### Written exercise:
Write out the records word for word, from the first line through the line containing "black triangle: moved 16", including both of those lines and nothing after them.

(Dataset entries)
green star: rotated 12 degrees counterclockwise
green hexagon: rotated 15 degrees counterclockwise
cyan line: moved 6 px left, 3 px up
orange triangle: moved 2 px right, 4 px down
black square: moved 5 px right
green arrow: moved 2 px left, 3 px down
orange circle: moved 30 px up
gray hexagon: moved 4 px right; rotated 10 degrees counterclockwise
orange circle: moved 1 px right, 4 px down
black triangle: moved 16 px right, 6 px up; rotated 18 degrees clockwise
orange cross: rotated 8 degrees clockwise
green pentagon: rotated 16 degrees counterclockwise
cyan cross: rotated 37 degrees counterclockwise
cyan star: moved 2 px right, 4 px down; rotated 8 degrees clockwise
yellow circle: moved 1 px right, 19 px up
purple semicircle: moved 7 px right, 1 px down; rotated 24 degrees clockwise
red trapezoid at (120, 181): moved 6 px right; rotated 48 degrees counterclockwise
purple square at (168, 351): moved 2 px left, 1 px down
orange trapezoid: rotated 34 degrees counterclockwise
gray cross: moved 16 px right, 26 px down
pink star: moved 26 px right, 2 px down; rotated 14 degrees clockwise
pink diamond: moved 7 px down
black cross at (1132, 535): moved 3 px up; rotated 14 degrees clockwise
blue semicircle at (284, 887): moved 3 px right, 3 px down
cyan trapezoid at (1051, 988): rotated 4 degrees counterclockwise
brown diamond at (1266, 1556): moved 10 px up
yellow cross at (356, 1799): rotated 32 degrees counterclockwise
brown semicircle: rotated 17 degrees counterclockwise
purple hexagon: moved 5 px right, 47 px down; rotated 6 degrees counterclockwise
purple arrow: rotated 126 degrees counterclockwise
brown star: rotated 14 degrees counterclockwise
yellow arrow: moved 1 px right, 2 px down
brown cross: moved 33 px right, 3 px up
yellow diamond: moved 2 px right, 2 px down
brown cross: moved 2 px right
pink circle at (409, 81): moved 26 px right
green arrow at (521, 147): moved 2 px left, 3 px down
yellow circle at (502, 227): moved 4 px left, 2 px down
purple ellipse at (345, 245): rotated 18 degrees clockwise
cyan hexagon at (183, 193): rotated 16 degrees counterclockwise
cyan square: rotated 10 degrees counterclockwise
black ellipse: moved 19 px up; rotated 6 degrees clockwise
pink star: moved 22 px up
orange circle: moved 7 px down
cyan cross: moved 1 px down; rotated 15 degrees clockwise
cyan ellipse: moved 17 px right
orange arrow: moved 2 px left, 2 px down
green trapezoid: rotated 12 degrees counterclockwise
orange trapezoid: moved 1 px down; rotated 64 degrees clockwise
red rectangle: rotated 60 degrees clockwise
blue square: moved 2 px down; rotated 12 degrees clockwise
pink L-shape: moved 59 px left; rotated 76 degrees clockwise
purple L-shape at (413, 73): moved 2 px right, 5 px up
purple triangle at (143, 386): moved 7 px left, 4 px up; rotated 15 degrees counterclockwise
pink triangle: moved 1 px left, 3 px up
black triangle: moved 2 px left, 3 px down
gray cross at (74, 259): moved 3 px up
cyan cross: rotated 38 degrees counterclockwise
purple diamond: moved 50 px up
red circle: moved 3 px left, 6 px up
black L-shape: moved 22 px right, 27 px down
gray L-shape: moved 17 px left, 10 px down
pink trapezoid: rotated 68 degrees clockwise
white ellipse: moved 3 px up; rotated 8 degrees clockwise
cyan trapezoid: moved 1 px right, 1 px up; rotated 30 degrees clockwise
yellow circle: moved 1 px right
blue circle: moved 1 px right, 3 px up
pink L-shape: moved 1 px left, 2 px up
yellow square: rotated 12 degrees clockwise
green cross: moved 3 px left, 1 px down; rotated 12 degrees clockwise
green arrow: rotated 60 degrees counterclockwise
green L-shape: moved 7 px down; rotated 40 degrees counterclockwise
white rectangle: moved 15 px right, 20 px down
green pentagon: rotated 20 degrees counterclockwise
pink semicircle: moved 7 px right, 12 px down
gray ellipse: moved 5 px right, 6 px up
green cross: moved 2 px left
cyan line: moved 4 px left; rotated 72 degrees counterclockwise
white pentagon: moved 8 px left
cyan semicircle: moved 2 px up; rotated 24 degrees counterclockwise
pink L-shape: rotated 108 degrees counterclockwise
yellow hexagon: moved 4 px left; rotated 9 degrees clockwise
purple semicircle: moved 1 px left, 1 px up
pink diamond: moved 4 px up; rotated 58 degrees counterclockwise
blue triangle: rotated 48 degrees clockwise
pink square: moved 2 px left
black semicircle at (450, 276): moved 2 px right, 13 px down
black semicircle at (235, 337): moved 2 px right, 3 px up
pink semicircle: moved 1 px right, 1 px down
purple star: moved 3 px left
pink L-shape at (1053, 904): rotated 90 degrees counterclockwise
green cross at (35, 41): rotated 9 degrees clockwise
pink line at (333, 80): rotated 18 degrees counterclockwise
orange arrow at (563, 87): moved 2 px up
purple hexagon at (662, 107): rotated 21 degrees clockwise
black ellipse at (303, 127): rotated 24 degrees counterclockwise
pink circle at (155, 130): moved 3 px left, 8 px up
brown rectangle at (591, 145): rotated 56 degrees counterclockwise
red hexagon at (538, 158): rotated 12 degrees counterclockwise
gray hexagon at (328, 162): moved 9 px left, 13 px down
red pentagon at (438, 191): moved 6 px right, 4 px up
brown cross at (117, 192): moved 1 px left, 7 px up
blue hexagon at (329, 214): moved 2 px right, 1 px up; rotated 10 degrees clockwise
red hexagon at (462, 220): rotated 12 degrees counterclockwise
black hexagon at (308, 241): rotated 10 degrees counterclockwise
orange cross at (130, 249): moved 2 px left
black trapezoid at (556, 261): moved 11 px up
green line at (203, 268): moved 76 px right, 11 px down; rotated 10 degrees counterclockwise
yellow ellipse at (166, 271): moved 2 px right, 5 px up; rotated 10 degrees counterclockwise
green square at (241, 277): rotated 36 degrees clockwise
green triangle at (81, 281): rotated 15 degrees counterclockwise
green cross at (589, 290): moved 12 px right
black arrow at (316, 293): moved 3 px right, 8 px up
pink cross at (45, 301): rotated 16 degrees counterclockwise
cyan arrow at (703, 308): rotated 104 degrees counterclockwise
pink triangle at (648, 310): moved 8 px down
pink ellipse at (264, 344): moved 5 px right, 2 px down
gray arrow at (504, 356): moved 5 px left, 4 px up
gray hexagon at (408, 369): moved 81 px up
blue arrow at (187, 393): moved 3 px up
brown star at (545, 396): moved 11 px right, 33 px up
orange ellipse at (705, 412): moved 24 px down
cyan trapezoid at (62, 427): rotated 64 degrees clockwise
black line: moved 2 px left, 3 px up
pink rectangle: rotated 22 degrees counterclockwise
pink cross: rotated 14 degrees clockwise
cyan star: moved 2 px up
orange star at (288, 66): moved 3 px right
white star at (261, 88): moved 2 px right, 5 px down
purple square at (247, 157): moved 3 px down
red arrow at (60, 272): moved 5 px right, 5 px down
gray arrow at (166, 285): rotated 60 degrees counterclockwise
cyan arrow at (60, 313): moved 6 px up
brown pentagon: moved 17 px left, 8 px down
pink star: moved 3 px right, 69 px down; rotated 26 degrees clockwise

### Solution for this task:
green star: rotated 12 degrees counterclockwise
green hexagon: rotated 15 degrees counterclockwise
cyan line: moved 6 px left, 3 px up
orange triangle: moved 2 px right, 4 px down
black square: moved 5 px right
green arrow: moved 2 px left, 3 px down
orange circle: moved 30 px up
gray hexagon: moved 4 px right; rotated 10 degrees counterclockwise
orange circle: moved 1 px right, 4 px down
black triangle: moved 16 px right, 6 px up; rotated 18 degrees clockwise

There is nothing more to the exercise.